» **Aim of the exercise**
Reproduce the material below word for word, from its first line down to and including the line that contains "9.71 [877, 237]".

» **Given records**

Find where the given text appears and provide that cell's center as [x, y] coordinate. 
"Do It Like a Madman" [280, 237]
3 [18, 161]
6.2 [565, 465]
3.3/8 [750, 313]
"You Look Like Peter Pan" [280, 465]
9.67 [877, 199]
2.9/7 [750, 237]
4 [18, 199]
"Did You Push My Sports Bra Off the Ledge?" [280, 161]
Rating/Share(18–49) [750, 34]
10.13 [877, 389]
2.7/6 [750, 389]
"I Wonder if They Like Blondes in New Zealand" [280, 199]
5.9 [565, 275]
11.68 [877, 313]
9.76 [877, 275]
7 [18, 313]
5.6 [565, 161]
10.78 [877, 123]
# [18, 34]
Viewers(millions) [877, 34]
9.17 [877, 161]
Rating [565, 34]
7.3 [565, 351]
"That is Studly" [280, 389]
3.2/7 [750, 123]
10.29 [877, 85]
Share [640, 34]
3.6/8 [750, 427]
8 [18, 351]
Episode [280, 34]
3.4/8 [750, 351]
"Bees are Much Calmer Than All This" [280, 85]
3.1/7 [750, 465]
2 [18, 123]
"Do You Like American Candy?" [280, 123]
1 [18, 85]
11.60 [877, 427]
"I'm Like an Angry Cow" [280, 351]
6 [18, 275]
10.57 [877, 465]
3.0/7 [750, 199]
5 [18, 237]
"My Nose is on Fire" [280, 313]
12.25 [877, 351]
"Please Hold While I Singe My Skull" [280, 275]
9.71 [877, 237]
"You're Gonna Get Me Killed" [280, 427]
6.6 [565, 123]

» **Answer for this exercise**
Find where the given text appears and provide that cell's center as [x, y] coordinate. 
"Do It Like a Madman" [280, 237]
3 [18, 161]
6.2 [565, 465]
3.3/8 [750, 313]
"You Look Like Peter Pan" [280, 465]
9.67 [877, 199]
2.9/7 [750, 237]
4 [18, 199]
"Did You Push My Sports Bra Off the Ledge?" [280, 161]
Rating/Share(18–49) [750, 34]
10.13 [877, 389]
2.7/6 [750, 389]
"I Wonder if They Like Blondes in New Zealand" [280, 199]
5.9 [565, 275]
11.68 [877, 313]
9.76 [877, 275]
7 [18, 313]
5.6 [565, 161]
10.78 [877, 123]
# [18, 34]
Viewers(millions) [877, 34]
9.17 [877, 161]
Rating [565, 34]
7.3 [565, 351]
"That is Studly" [280, 389]
3.2/7 [750, 123]
10.29 [877, 85]
Share [640, 34]
3.6/8 [750, 427]
8 [18, 351]
Episode [280, 34]
3.4/8 [750, 351]
"Bees are Much Calmer Than All This" [280, 85]
3.1/7 [750, 465]
2 [18, 123]
"Do You Like American Candy?" [280, 123]
1 [18, 85]
11.60 [877, 427]
"I'm Like an Angry Cow" [280, 351]
6 [18, 275]
10.57 [877, 465]
3.0/7 [750, 199]
5 [18, 237]
"My Nose is on Fire" [280, 313]
12.25 [877, 351]
"Please Hold While I Singe My Skull" [280, 275]
9.71 [877, 237]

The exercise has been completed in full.